* [PROBLEM]:
Count the lines in the listing below that contain the word "person". Reply with the number alone.
-------- RECORDS PROVIDED
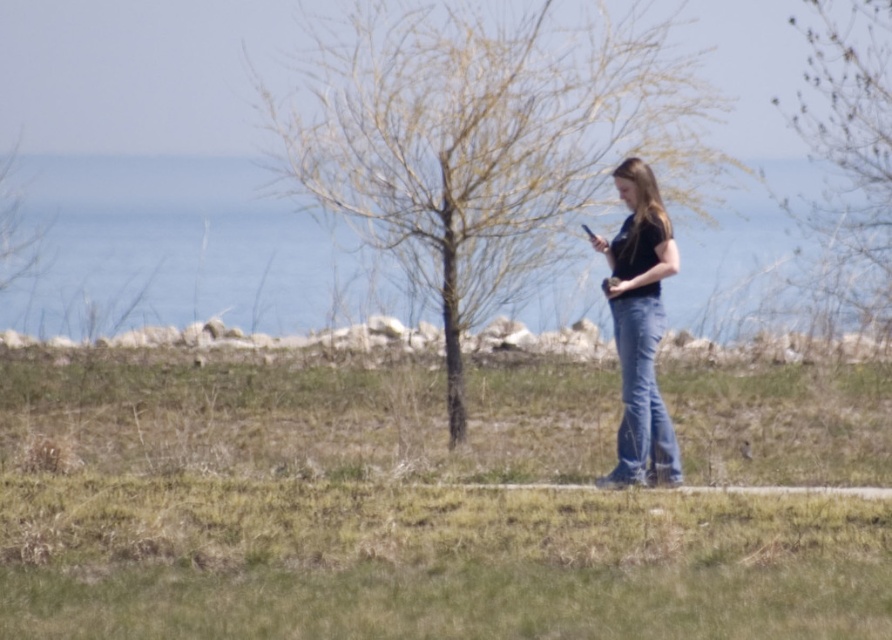
You are a photographer trying to capture the scene of the person in blue denim jeans at center and the tree with bare branches at upper right. To ensure both subjects are in frame, should you adjust your camera to a wider angle or a narrower angle?

You should adjust your camera to a wider angle to ensure both the blue denim jeans at center and the bare branches at upper right are in frame, as the bare branches at upper right are positioned to the right of the blue denim jeans at center, requiring a broader view to capture both.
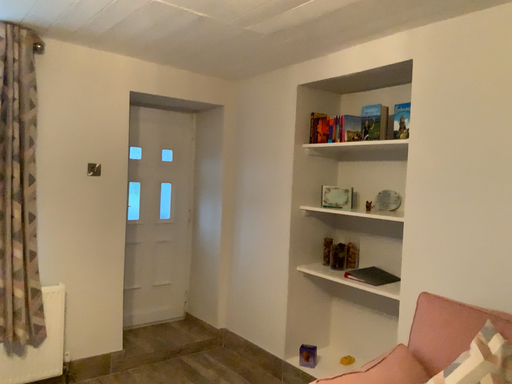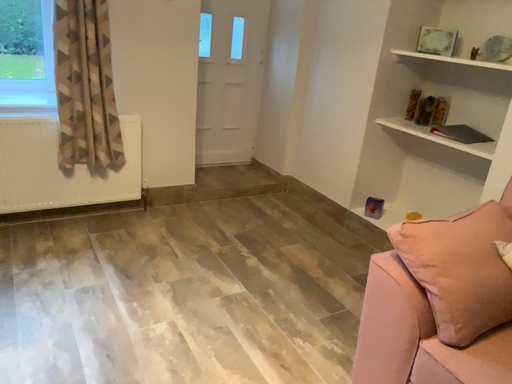
Question: How did the camera likely rotate when shooting the video?

Choices:
 (A) rotated downward
 (B) rotated upward

Answer: (A)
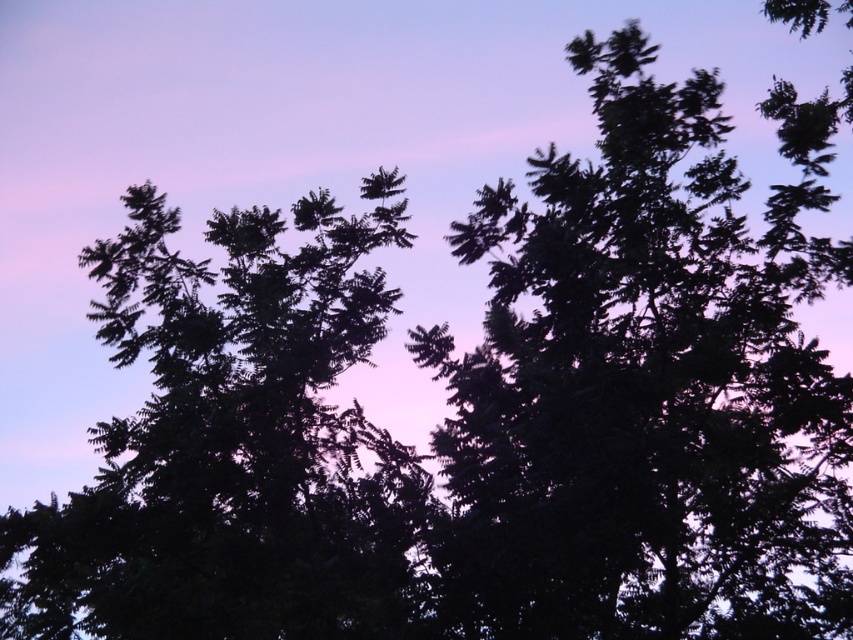
You are standing in a forest at twilight and notice a specific point in the scene. Can you identify which object is positioned at the coordinates point (647,387)?

The dark green foliage at center is located at point (647,387).

You are an artist sketching the scene and want to draw the dark green foliage at center and the dark green leafy tree at upper left. Which one should you draw first if you follow the standard left to right drawing technique?

The dark green leafy tree at upper left should be drawn first because it is positioned to the left of the dark green foliage at center, following the left to right drawing technique.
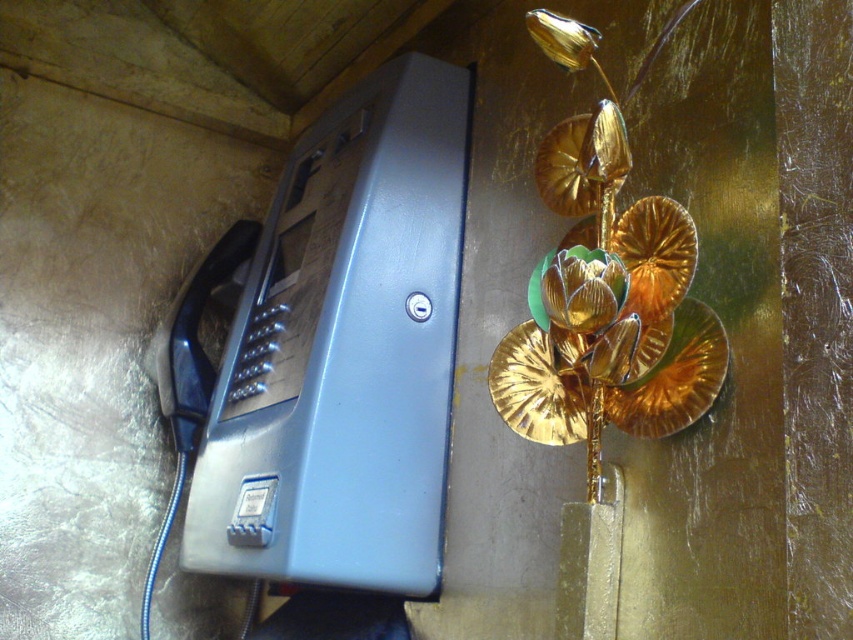
You are a delivery person trying to reach the apartment resident. You see the matte plastic phone box at left and the gold metallic flower at center. Which object should you interact with to call the resident?

You should interact with the matte plastic phone box at left to call the resident because it is the intercom unit, while the gold metallic flower at center is just a decorative item.

You are trying to hang a new picture frame that is 12 inches wide. You have two options on the wall where you can place it. The first option is to the right of the matte plastic phone box at left, and the second option is to the left of the gold metallic flower at center. Considering the sizes of the existing objects, which placement would allow the picture frame to fit without overlapping either object?

The matte plastic phone box at left is larger than the gold metallic flower at center. Therefore, placing the picture frame to the right of the matte plastic phone box at left would provide more space compared to placing it to the left of the gold metallic flower at center, allowing the 12 inch frame to fit without overlapping.

You are standing in front of a wall with two items. You need to hang a new picture frame between the matte plastic phone box at left and the gold metallic flower at center. Based on their positions, where should you place the frame so it is centered between them?

The matte plastic phone box at left is located below the gold metallic flower at center, so to center the picture frame between them, place it horizontally between the two objects but aligned with the lower position of the phone box.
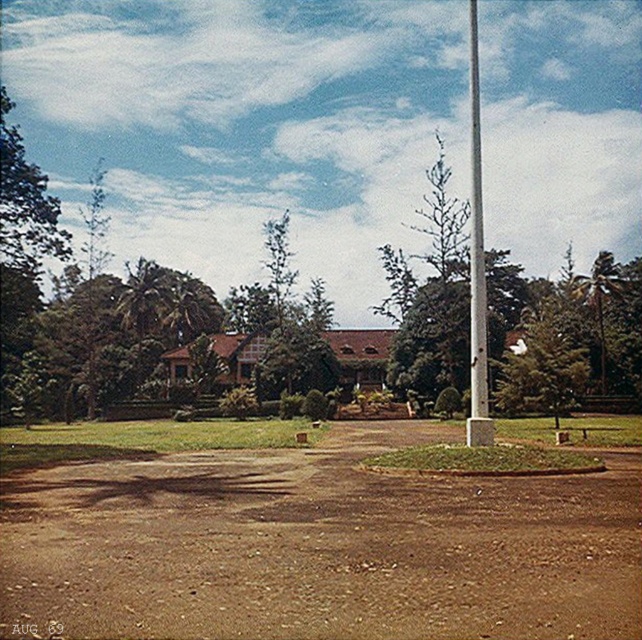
----------------
* [WRITTEN ANSWER]:
2